Across all the entries below, how many lines contain the string "moved"? The number by itself is the answer.

────────────────────

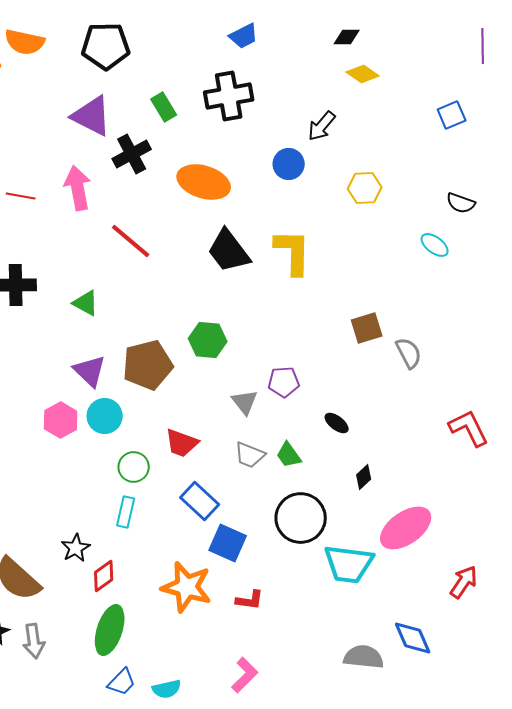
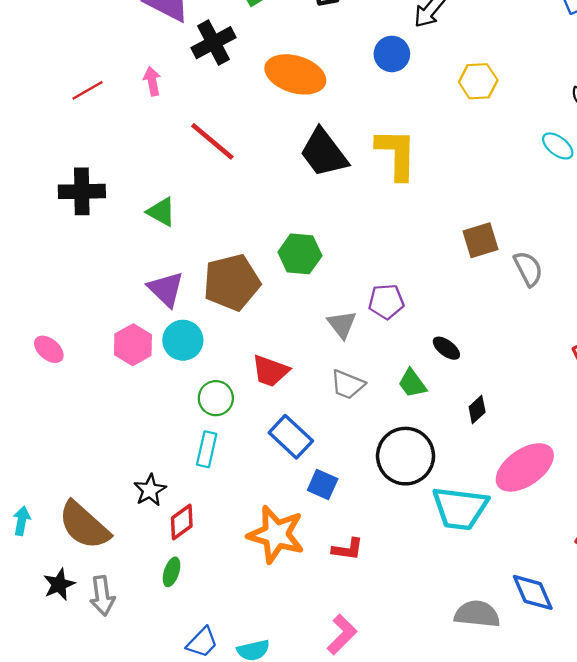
pink arrow: (78, 188) -> (152, 81), size x0.6
red line: (21, 196) -> (87, 90), turned -40
green trapezoid: (289, 455) -> (412, 383), moved
blue square: (228, 543) -> (323, 484), size x0.7
green ellipse: (110, 630) -> (172, 572), moved, size x0.5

────────────────────

### RESULT BELOW
2